Segment Start: Record set

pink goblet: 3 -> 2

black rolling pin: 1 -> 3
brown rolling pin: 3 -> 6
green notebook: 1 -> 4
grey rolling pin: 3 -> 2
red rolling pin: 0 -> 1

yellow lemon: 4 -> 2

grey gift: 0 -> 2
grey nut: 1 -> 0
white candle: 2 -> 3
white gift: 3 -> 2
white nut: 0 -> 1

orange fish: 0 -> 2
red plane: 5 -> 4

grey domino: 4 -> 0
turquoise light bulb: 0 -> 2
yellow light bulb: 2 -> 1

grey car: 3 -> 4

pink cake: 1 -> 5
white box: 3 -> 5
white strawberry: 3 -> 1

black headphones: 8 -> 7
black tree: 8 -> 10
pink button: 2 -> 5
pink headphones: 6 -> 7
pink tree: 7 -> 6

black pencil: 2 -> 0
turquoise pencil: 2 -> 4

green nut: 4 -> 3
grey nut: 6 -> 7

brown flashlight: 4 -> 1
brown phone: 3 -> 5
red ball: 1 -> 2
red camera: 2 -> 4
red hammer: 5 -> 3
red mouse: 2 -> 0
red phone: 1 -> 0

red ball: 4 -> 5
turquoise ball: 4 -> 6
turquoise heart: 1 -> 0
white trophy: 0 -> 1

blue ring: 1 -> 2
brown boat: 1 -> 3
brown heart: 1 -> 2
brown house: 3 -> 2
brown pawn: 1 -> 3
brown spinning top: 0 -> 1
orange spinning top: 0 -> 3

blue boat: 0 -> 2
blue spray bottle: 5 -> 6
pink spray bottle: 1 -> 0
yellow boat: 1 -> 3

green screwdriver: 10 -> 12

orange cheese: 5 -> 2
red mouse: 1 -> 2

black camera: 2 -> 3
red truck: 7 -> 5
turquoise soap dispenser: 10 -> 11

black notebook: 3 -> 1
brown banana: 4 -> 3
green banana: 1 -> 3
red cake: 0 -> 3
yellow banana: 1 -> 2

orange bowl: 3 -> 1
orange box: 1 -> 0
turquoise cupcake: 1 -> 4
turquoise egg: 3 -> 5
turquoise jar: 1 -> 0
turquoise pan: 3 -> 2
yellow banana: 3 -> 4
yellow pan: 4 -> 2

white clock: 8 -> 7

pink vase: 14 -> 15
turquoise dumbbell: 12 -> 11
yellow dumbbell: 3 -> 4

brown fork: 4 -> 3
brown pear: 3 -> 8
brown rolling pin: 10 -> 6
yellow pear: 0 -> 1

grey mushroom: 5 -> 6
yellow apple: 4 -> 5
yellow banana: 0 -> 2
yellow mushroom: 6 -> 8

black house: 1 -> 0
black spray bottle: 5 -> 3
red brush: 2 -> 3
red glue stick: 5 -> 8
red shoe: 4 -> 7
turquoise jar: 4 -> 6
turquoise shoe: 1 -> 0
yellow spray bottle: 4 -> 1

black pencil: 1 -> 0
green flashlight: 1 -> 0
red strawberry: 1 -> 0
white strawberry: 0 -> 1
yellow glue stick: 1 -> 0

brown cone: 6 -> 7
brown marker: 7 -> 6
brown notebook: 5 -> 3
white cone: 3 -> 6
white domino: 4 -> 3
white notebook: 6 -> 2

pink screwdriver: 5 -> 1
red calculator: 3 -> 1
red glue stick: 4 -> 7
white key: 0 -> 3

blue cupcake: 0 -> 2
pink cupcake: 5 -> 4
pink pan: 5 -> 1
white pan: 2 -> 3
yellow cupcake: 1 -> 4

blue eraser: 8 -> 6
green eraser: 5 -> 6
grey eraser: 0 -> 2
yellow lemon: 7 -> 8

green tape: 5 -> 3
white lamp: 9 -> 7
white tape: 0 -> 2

Segment End: Record set

§ **Aim of the exercise**
Counting only lines that hold "strawberry", report how many there are in the records above, as a bare number.

§ **Your response**
3